_Requirement_: The answer must be one number: how many lines in the records below contain the string "camera".

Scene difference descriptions
=-=-=-=-=

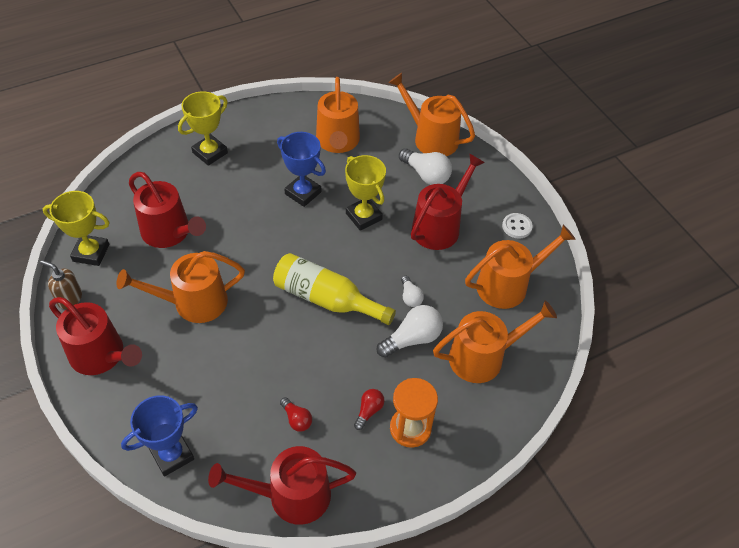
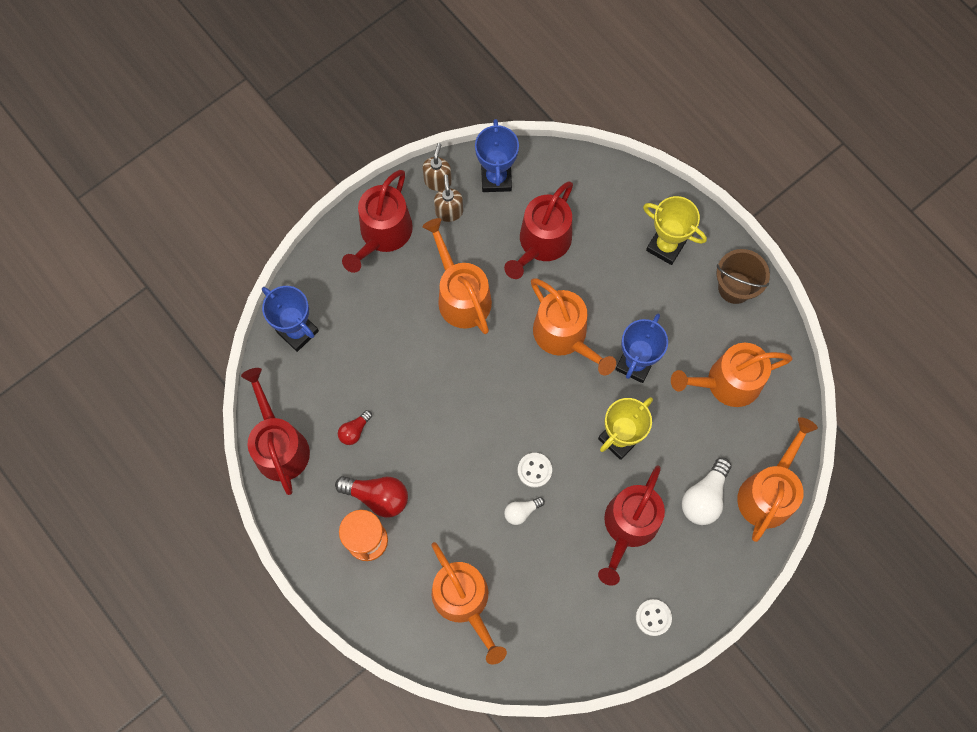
camera: 80 degrees right, 20 degrees up
(91, 253) = (496, 178): yellow trophy -> blue trophy
(105, 296) = (449, 211): none -> brown soap dispenser
(262, 120) = (735, 287): none -> brown bucket
(326, 299) = (498, 424): yellow bottle -> none
(369, 411) = (377, 496): red light bulb -> red light bulb, size x1.75
(375, 280) = (534, 470): none -> white button
(412, 339) = (469, 523): white light bulb -> none
(439, 226) = (628, 526): red watering can -> red watering can turned 90 degrees clockwise
(508, 285) = (564, 616): orange watering can -> orange watering can (564, 336)

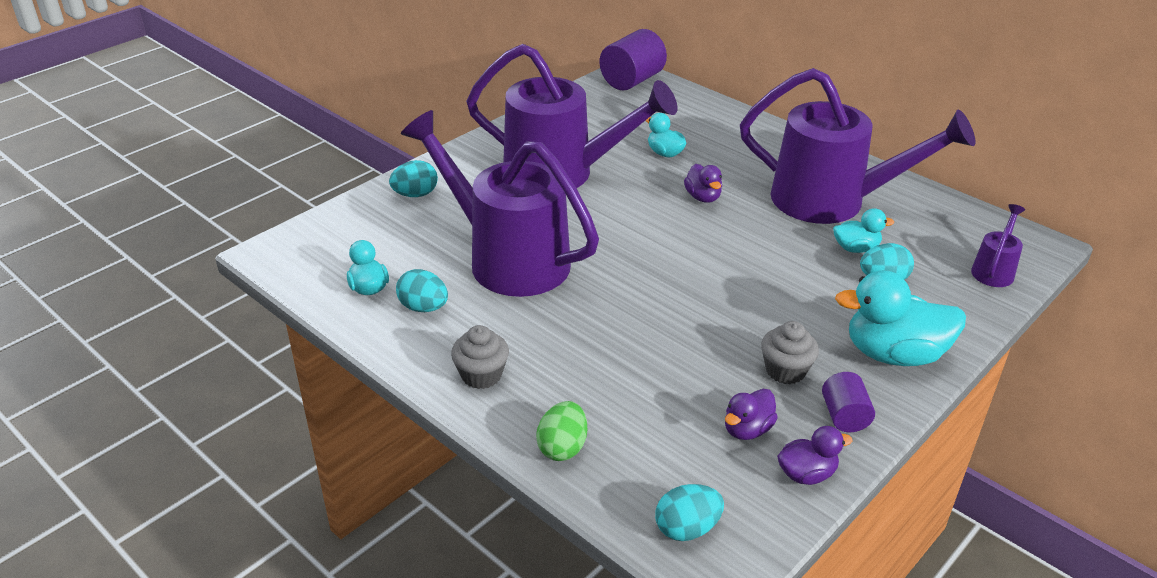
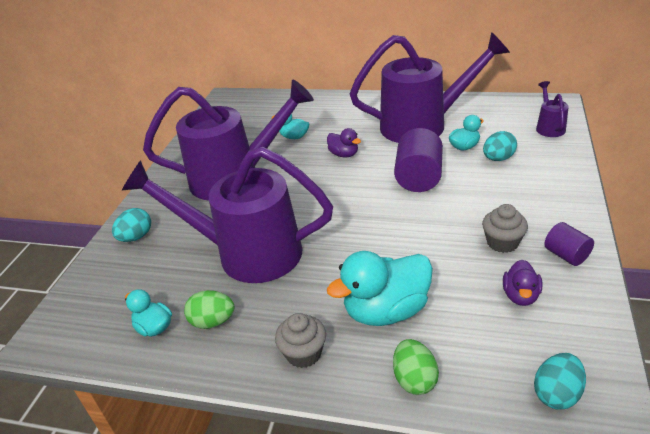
camera: 25 degrees left, 0 degrees up
(423, 307) = (213, 321): turquoise egg -> green egg
(632, 80) = (232, 101): purple cylinder -> purple cylinder (418, 178)
(806, 474) = (586, 307): purple duck -> none
(894, 354) = (551, 201): turquoise duck -> turquoise duck (386, 311)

=-=-=-=-=

_Reply to the exercise_: 2